→ **Task instructions**
Print exactly the lines from the one containing "brown arrow: moved 61 px down" through the last line of the entries below; the pictures stay out of the copy.

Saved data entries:
◆ ◆ ◆
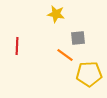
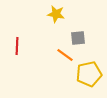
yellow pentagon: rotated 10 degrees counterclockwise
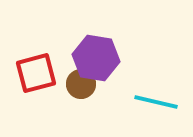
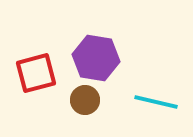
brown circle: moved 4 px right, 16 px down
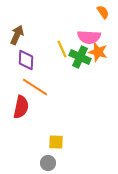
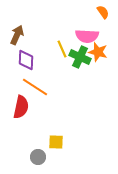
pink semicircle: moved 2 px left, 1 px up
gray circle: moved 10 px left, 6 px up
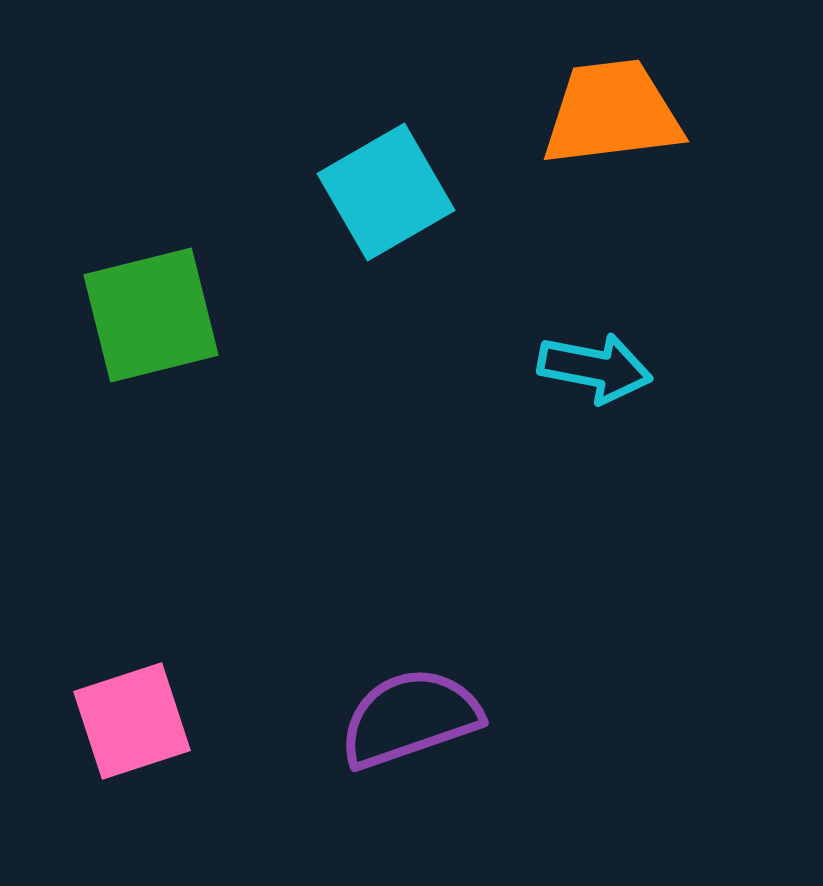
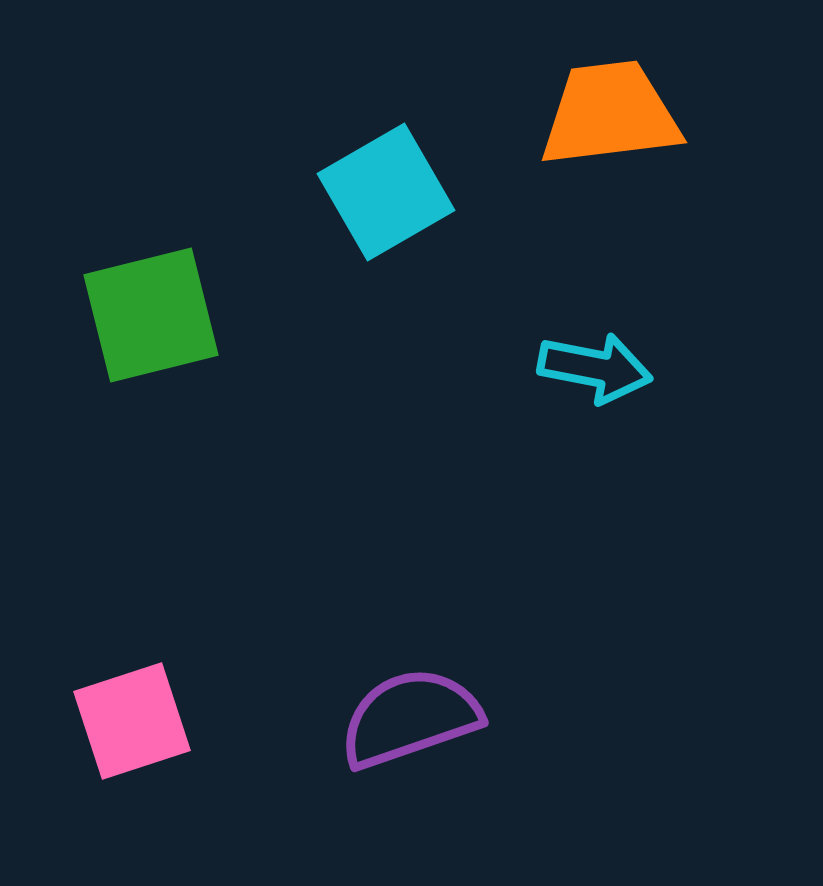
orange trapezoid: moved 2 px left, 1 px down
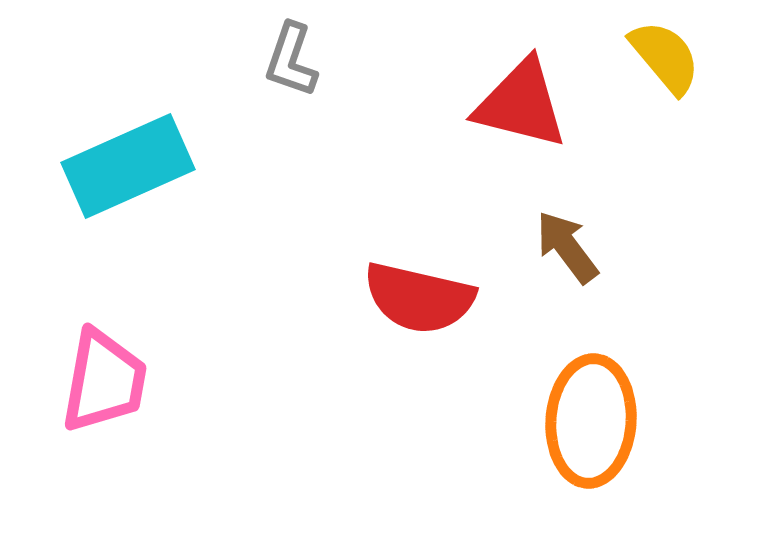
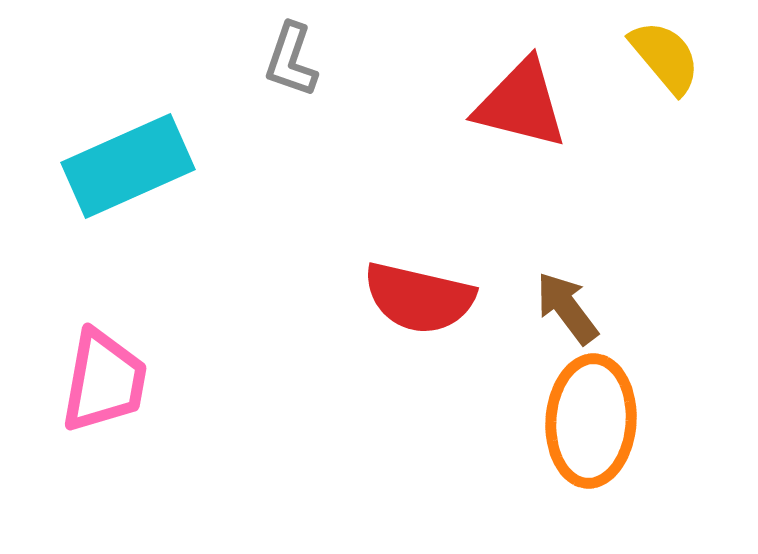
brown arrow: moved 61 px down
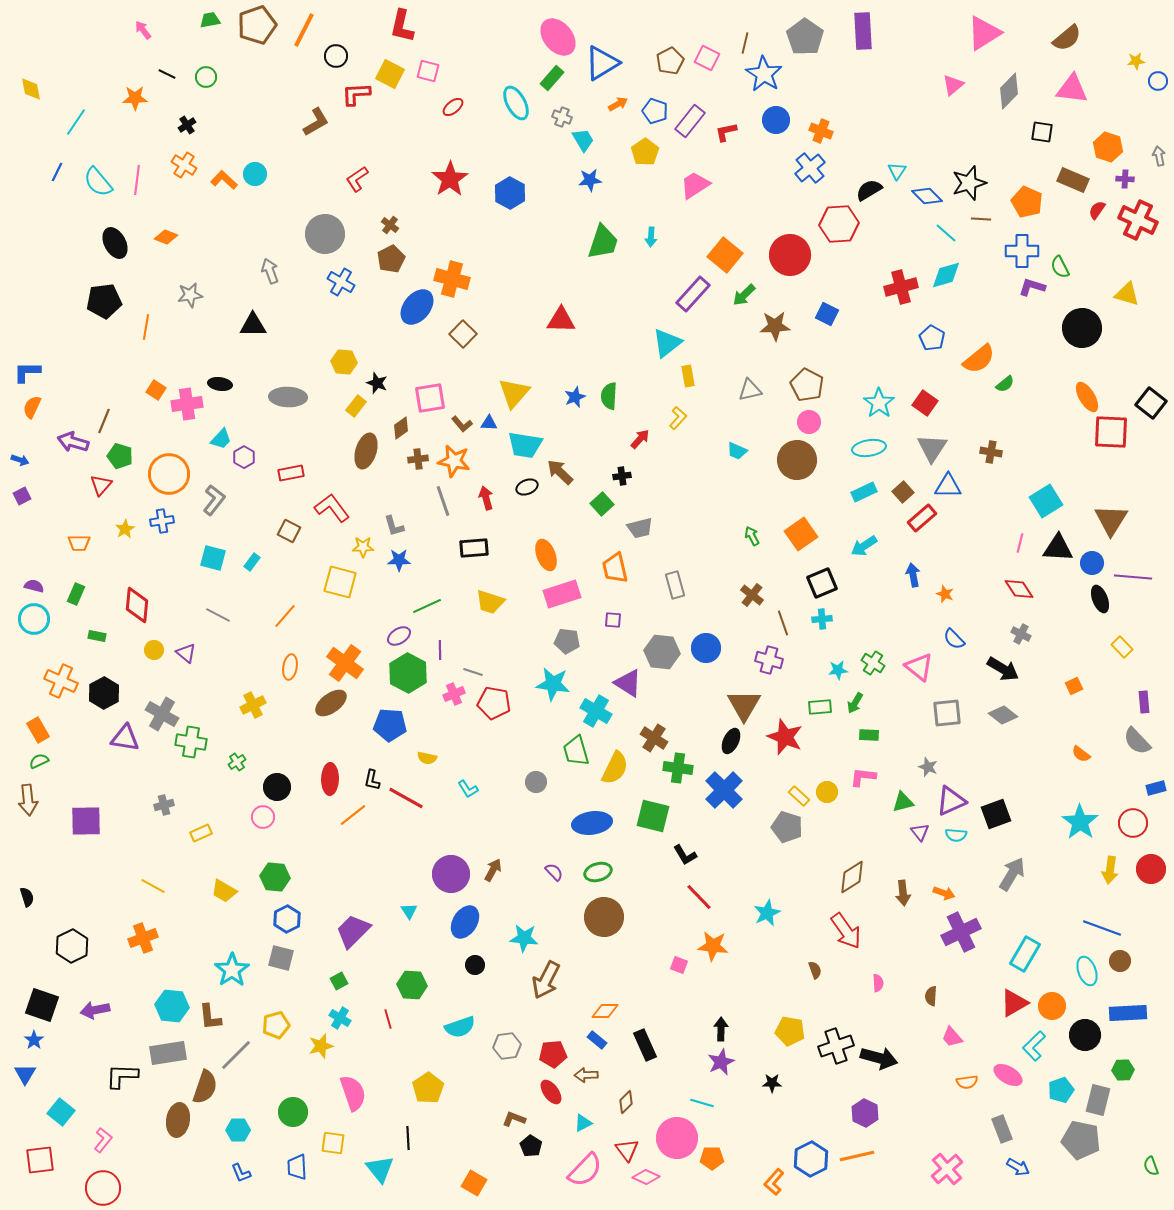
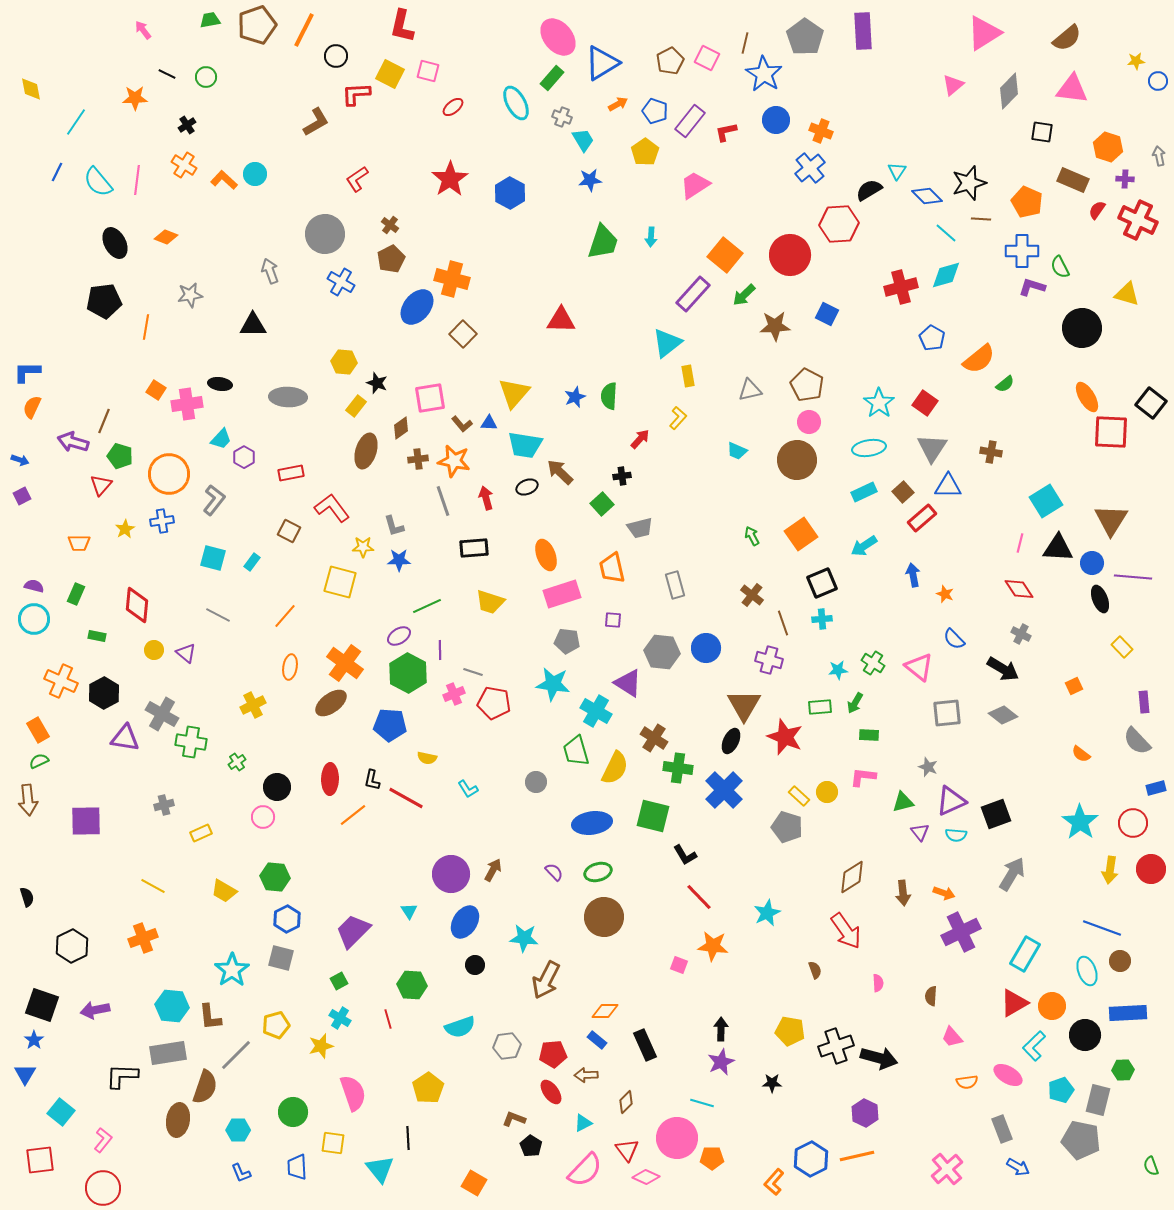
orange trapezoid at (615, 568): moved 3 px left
◆ ◆ ◆
→ **Final answer**
brown arrow: moved 61 px down
orange trapezoid at (615, 568): moved 3 px left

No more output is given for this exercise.